EXERCISE: Any image found in the entries is to be skipped; the rest is returned word for word.

Saved data entries:
========================================================================

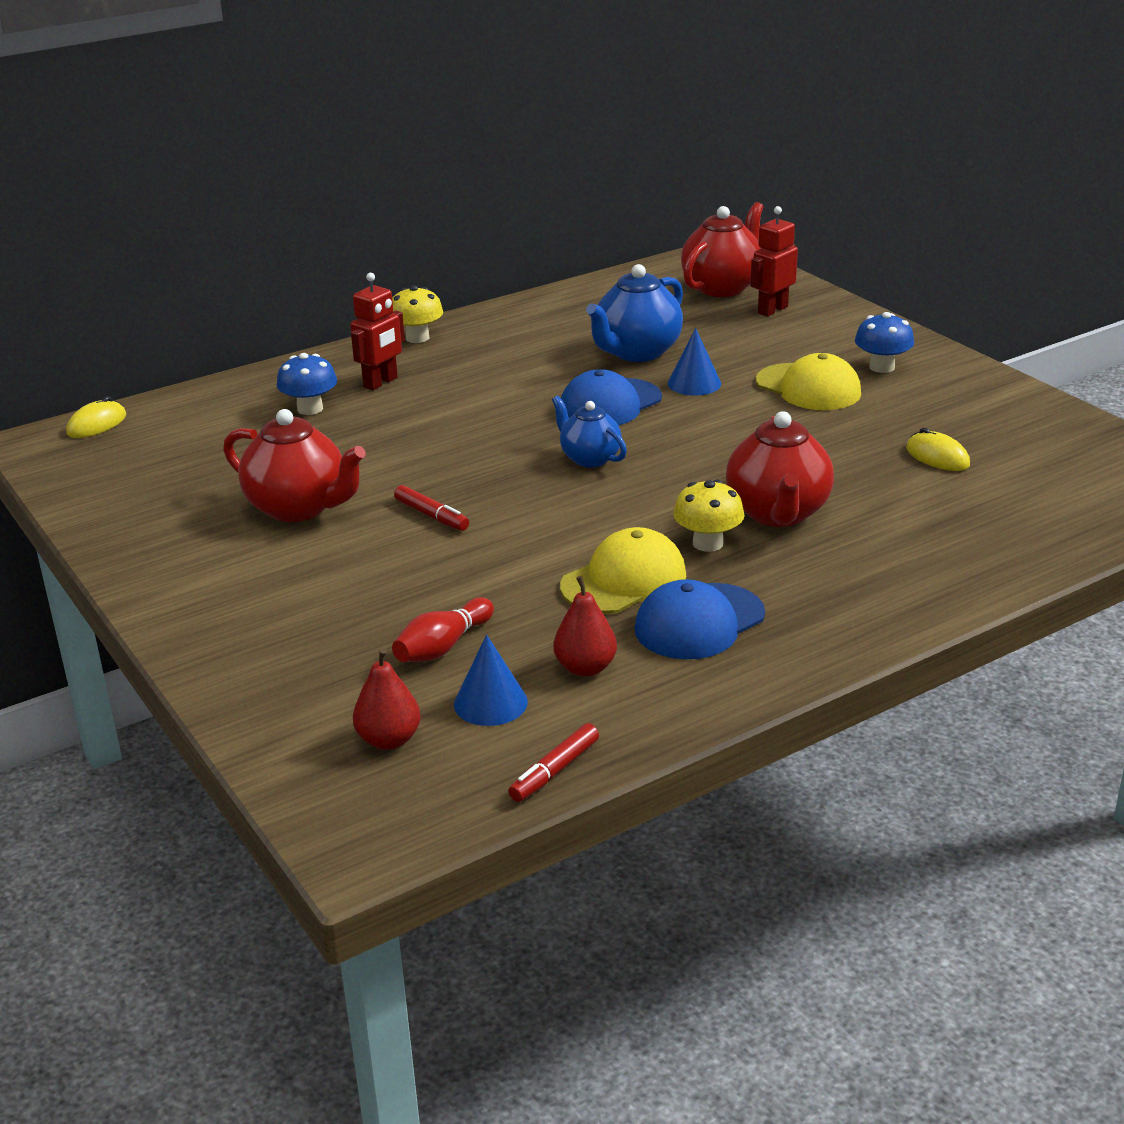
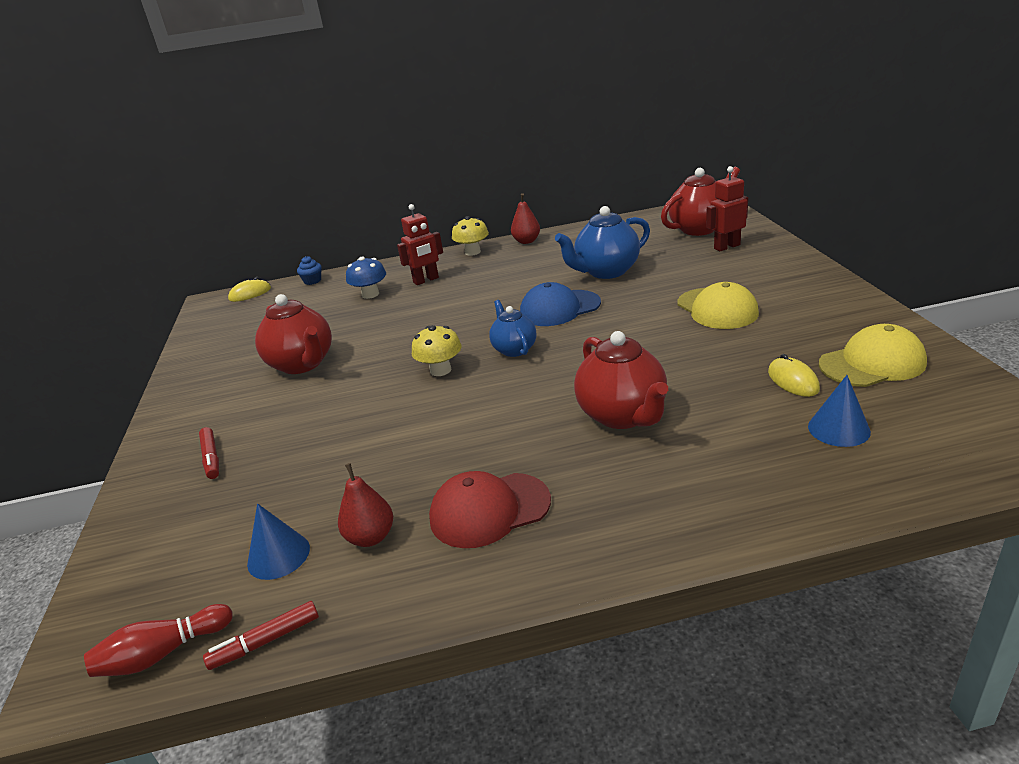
camera: 25 degrees right, 0 degrees up
(189, 397) = (312, 281): none -> blue cupcake
(388, 740) = (183, 574): red pear -> red pear (526, 241)
(431, 516) = (375, 381): red marker -> red marker (211, 458)
(443, 647) = (291, 494): red bowling pin -> red bowling pin (163, 653)
(624, 580) = (461, 458): yellow cap -> yellow cap (872, 363)
(694, 383) = (631, 298): blue cone -> blue cone (838, 429)
(699, 622) = (489, 510): blue cap -> red cap
(707, 543) = (548, 434): yellow mushroom -> yellow mushroom (440, 370)
(778, 513) = (623, 415): red teapot -> red teapot turned 45 degrees counterclockwise
(882, 367) = (788, 297): blue mushroom -> none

========================================================================

FINISHED EXERCISE:
camera: 25 degrees right, 0 degrees up
(189, 397) = (312, 281): none -> blue cupcake
(388, 740) = (183, 574): red pear -> red pear (526, 241)
(431, 516) = (375, 381): red marker -> red marker (211, 458)
(443, 647) = (291, 494): red bowling pin -> red bowling pin (163, 653)
(624, 580) = (461, 458): yellow cap -> yellow cap (872, 363)
(694, 383) = (631, 298): blue cone -> blue cone (838, 429)
(699, 622) = (489, 510): blue cap -> red cap
(707, 543) = (548, 434): yellow mushroom -> yellow mushroom (440, 370)
(778, 513) = (623, 415): red teapot -> red teapot turned 45 degrees counterclockwise
(882, 367) = (788, 297): blue mushroom -> none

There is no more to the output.